[Exercise details]
The lines to repeat are those below from the one containing "AUDIO3 pin BUSY: D7 -> D1" down to the one containing "IR3 pin VCC: 3V3 -> 5V", both included; reproduce them exactly and nothing else.

Version difference data:

※

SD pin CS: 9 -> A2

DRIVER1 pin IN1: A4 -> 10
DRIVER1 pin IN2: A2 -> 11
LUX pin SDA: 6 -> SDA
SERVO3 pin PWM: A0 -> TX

※

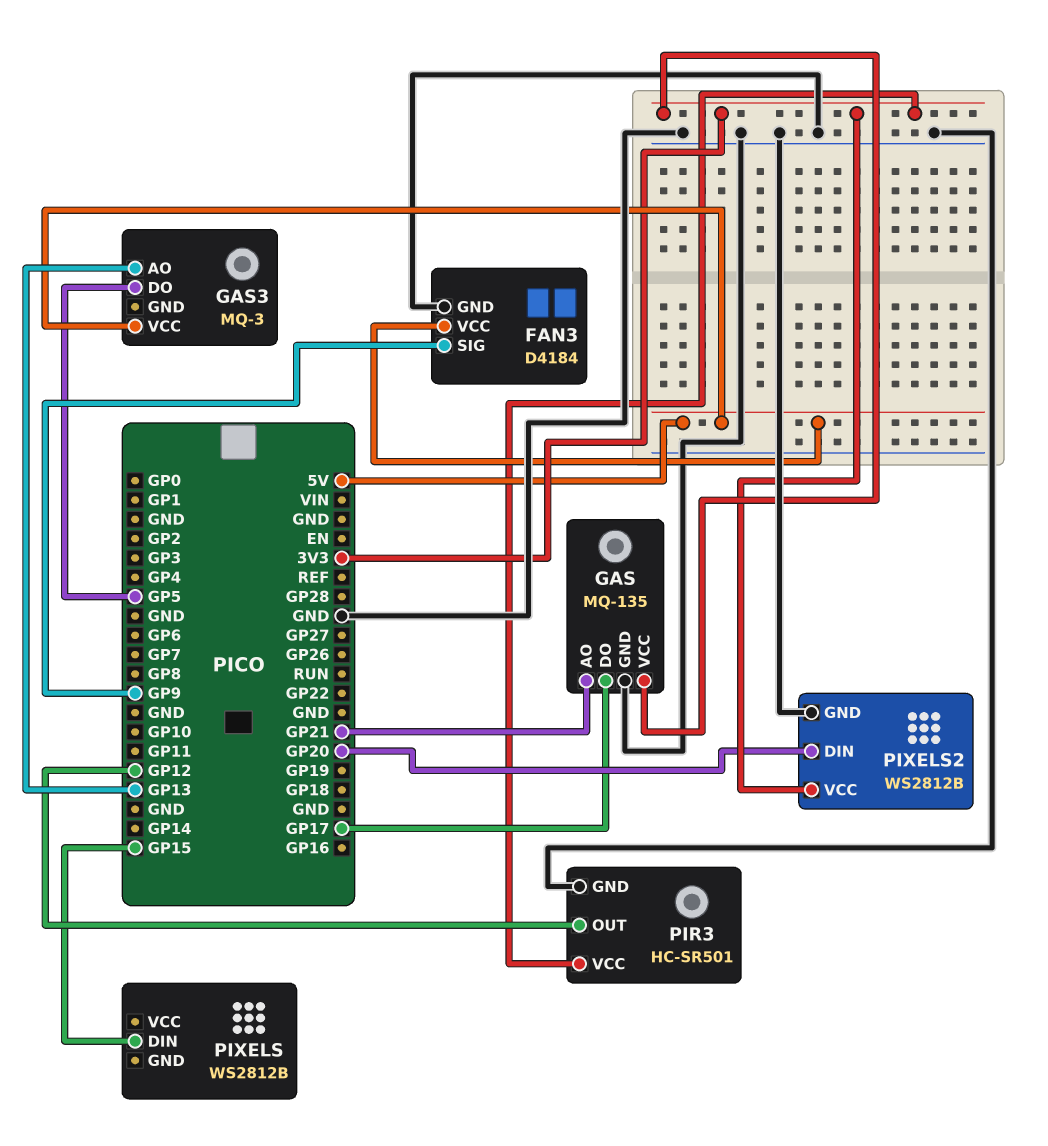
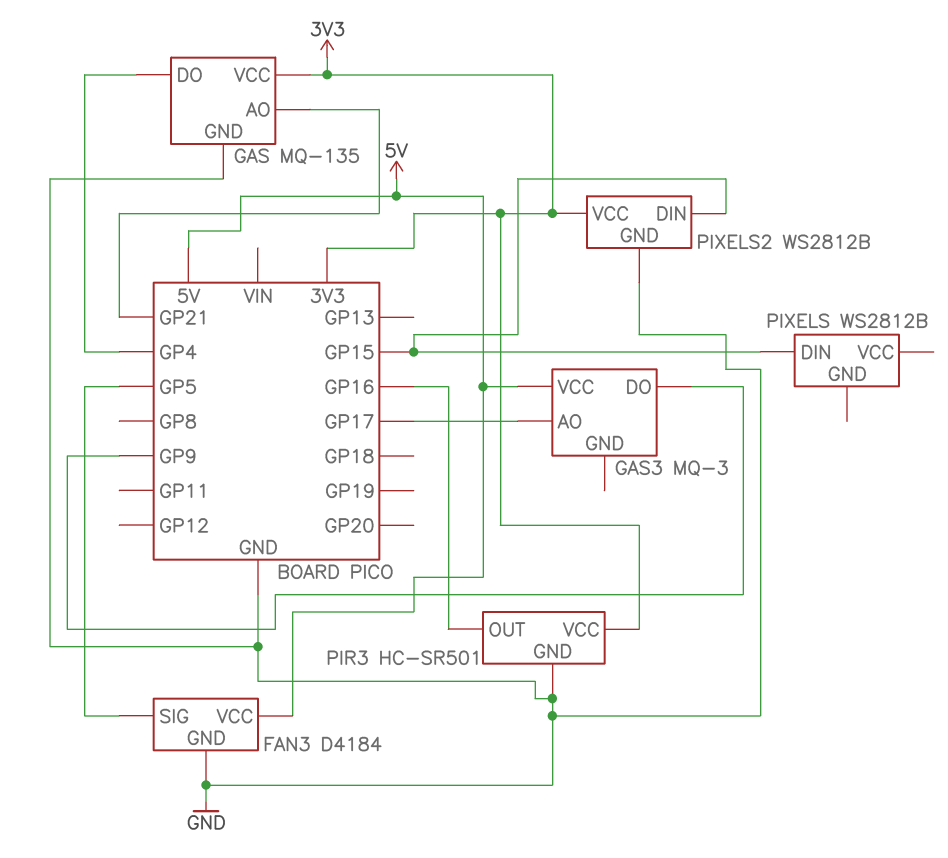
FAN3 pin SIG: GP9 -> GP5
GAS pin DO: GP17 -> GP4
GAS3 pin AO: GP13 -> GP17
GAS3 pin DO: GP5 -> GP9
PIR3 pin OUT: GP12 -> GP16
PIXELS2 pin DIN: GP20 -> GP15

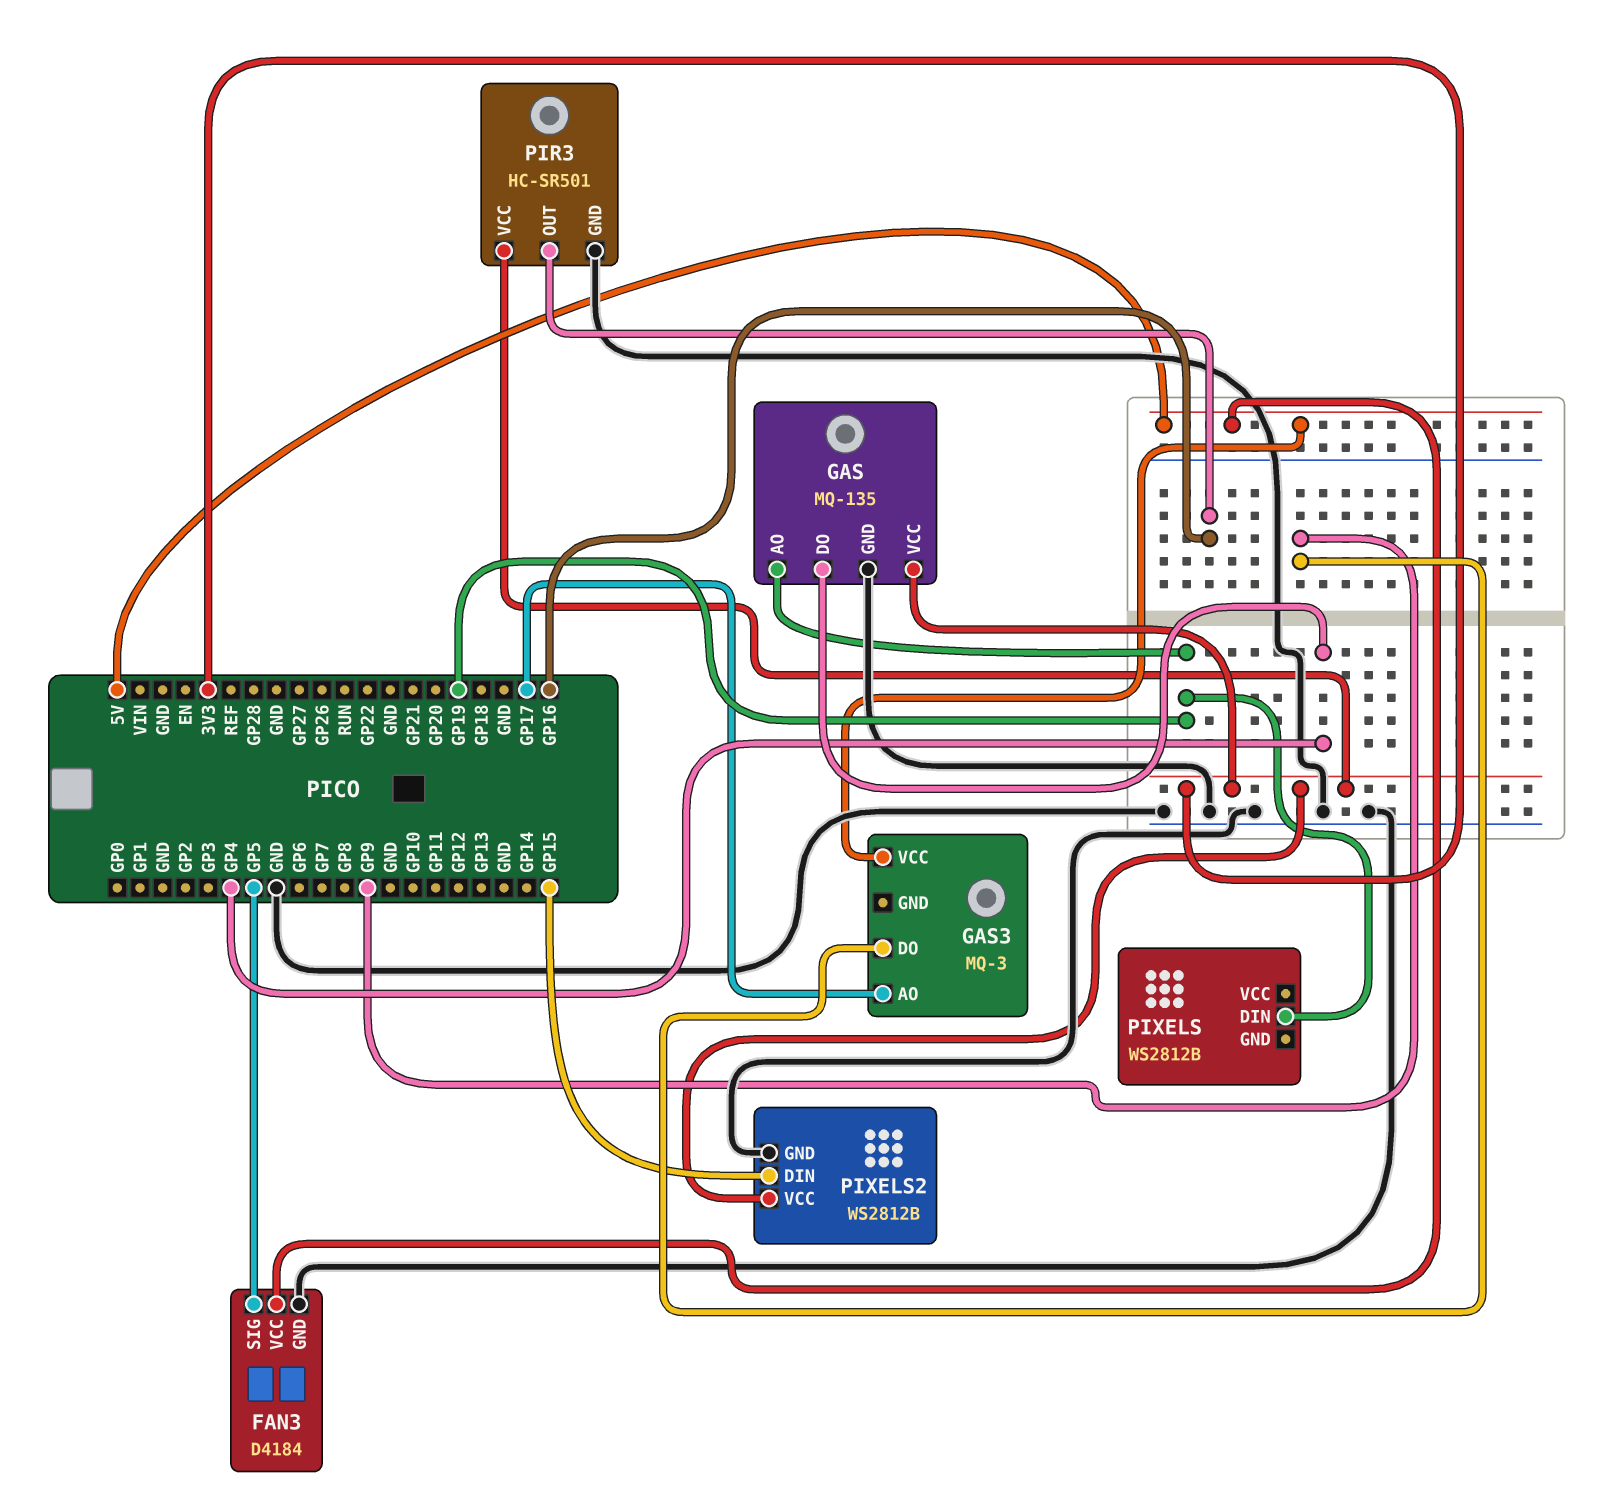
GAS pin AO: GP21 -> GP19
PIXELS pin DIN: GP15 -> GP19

※

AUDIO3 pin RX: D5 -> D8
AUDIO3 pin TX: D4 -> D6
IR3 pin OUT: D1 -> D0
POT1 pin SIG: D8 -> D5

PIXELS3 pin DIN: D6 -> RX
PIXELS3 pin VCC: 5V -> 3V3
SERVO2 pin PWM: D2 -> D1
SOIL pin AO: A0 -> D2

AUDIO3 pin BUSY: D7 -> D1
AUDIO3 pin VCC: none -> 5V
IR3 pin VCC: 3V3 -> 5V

※

[Worked solution]
AUDIO3 pin BUSY: D7 -> D1
AUDIO3 pin VCC: none -> 5V
IR3 pin VCC: 3V3 -> 5V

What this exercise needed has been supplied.